--- START ---

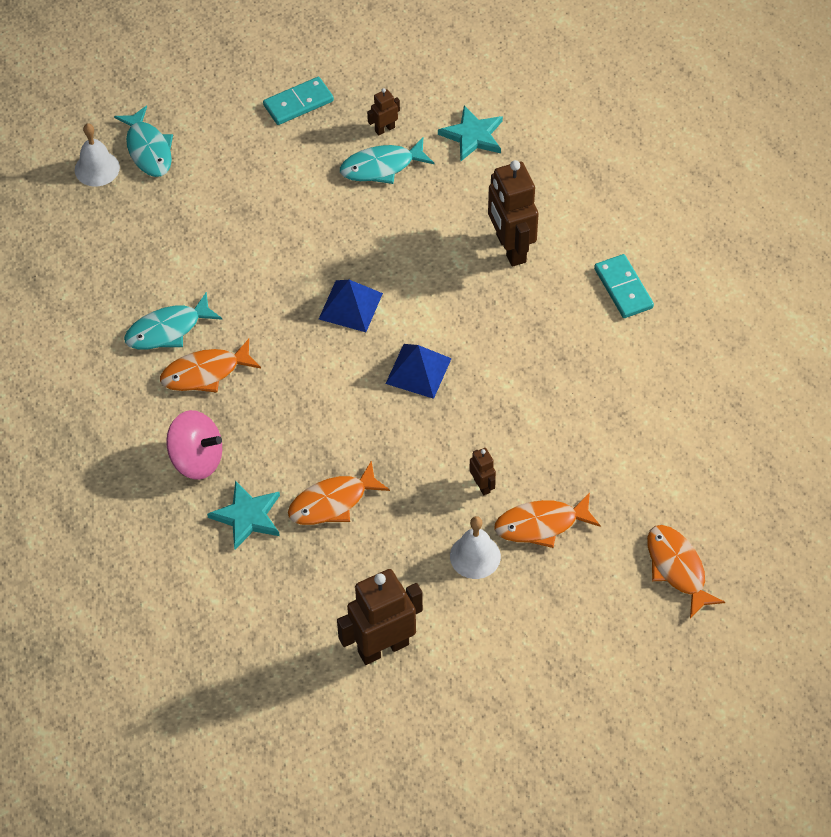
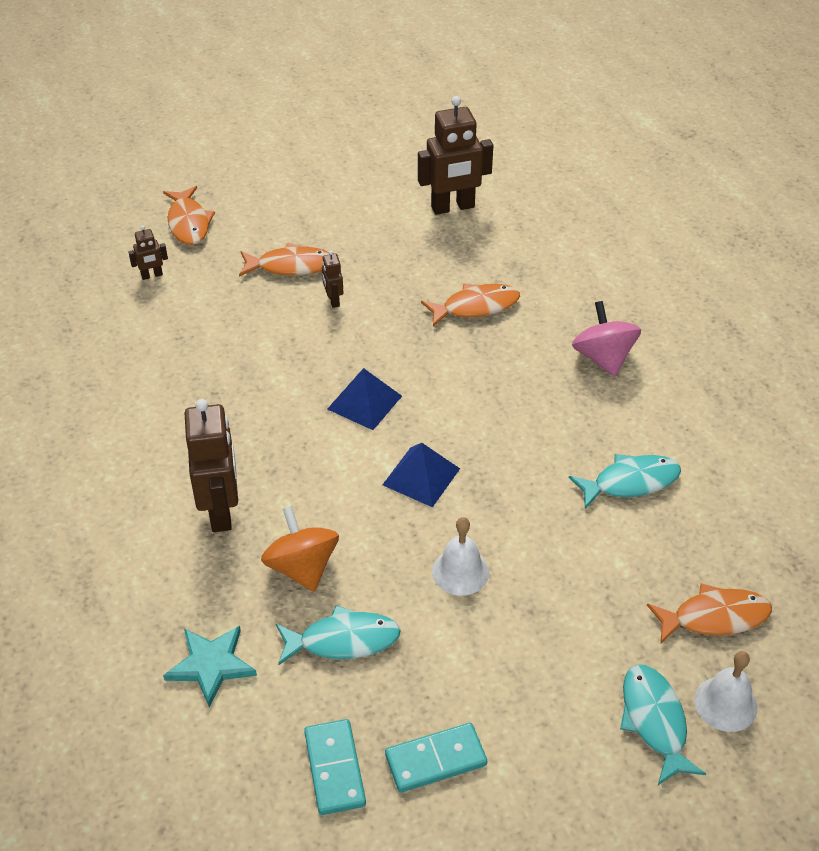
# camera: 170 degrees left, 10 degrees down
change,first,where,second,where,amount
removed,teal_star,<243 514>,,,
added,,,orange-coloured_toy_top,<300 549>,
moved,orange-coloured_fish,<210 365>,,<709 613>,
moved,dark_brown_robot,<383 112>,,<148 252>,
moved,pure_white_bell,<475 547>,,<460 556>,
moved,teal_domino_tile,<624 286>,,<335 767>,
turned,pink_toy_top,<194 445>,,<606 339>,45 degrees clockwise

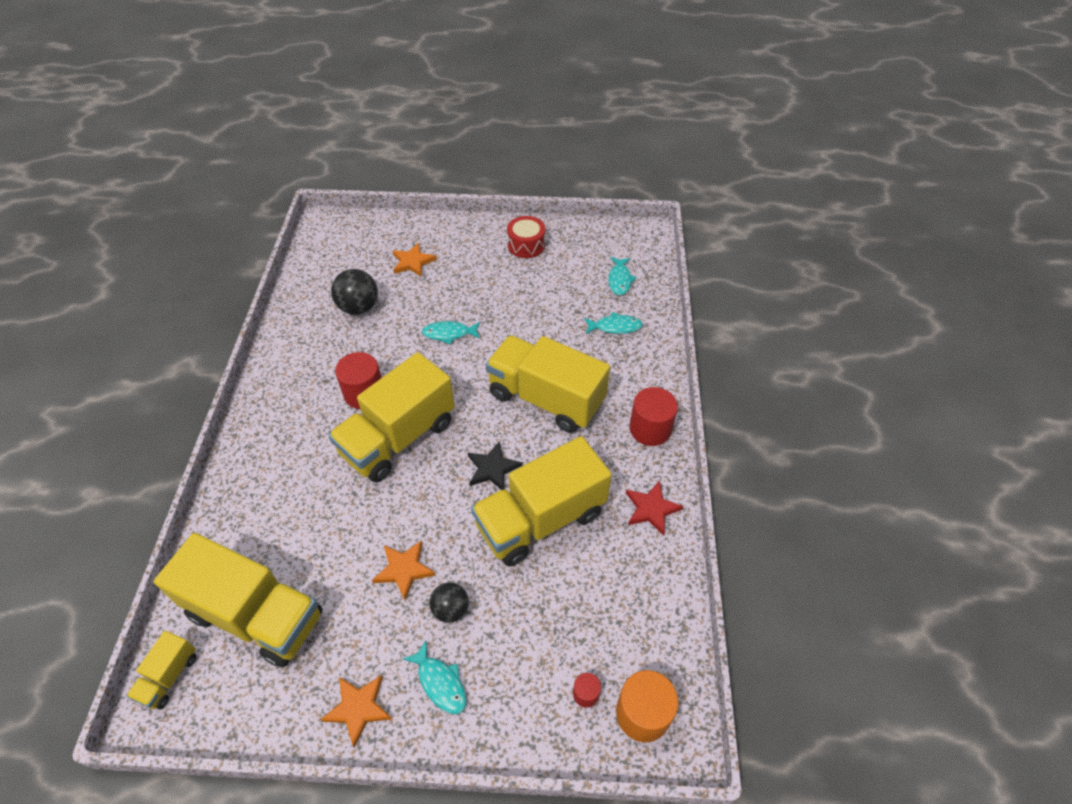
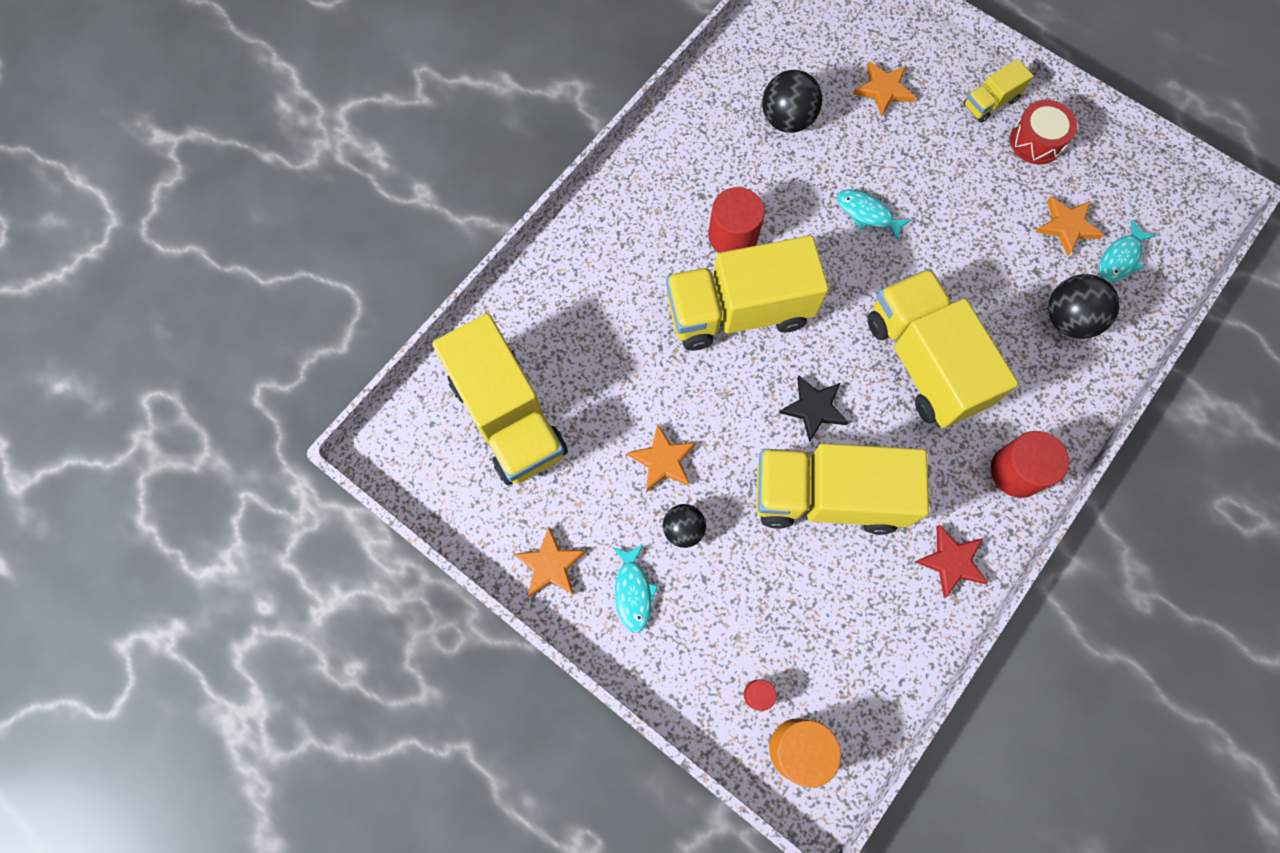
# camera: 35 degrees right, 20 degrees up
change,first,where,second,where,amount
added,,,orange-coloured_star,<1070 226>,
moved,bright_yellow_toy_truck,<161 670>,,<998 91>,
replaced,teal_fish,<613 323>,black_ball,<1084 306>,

--- END ---

> [Work request] The response is the full listing, copied exactly, with the pictures omitted.

> [Completed task]
# camera: 170 degrees left, 10 degrees down
change,first,where,second,where,amount
removed,teal_star,<243 514>,,,
added,,,orange-coloured_toy_top,<300 549>,
moved,orange-coloured_fish,<210 365>,,<709 613>,
moved,dark_brown_robot,<383 112>,,<148 252>,
moved,pure_white_bell,<475 547>,,<460 556>,
moved,teal_domino_tile,<624 286>,,<335 767>,
turned,pink_toy_top,<194 445>,,<606 339>,45 degrees clockwise

# camera: 35 degrees right, 20 degrees up
change,first,where,second,where,amount
added,,,orange-coloured_star,<1070 226>,
moved,bright_yellow_toy_truck,<161 670>,,<998 91>,
replaced,teal_fish,<613 323>,black_ball,<1084 306>,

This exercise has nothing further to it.